• [Stored rows]:
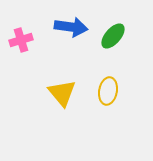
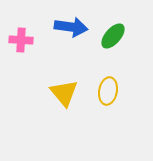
pink cross: rotated 20 degrees clockwise
yellow triangle: moved 2 px right
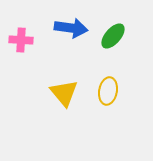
blue arrow: moved 1 px down
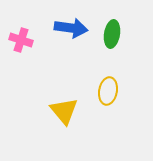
green ellipse: moved 1 px left, 2 px up; rotated 32 degrees counterclockwise
pink cross: rotated 15 degrees clockwise
yellow triangle: moved 18 px down
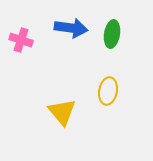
yellow triangle: moved 2 px left, 1 px down
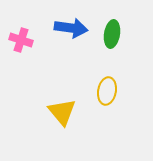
yellow ellipse: moved 1 px left
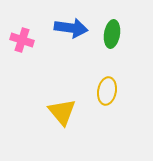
pink cross: moved 1 px right
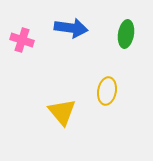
green ellipse: moved 14 px right
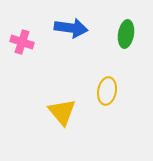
pink cross: moved 2 px down
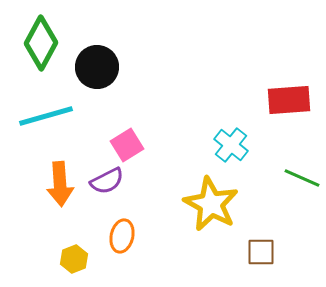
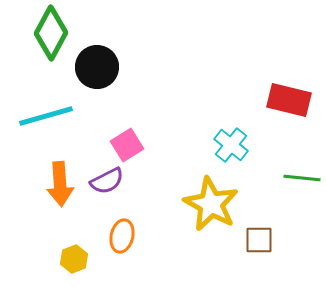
green diamond: moved 10 px right, 10 px up
red rectangle: rotated 18 degrees clockwise
green line: rotated 18 degrees counterclockwise
brown square: moved 2 px left, 12 px up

• [Work to complete]:
Write the movement and turning lines in the records above as a JSON list of strings, one string per line, with blank lines left out. Include every record, but leave the pictures out.

• [Answer to the task]:
[
  "pink cross: rotated 20 degrees clockwise",
  "yellow triangle: moved 2 px right",
  "blue arrow: moved 1 px down",
  "green ellipse: moved 1 px left, 2 px up; rotated 32 degrees counterclockwise",
  "pink cross: rotated 15 degrees clockwise",
  "yellow triangle: moved 18 px down",
  "yellow triangle: moved 2 px left, 1 px down",
  "yellow ellipse: moved 1 px left",
  "pink cross: moved 1 px right",
  "green ellipse: moved 14 px right",
  "pink cross: moved 2 px down",
  "green diamond: moved 10 px right, 10 px up",
  "red rectangle: rotated 18 degrees clockwise",
  "green line: rotated 18 degrees counterclockwise",
  "brown square: moved 2 px left, 12 px up"
]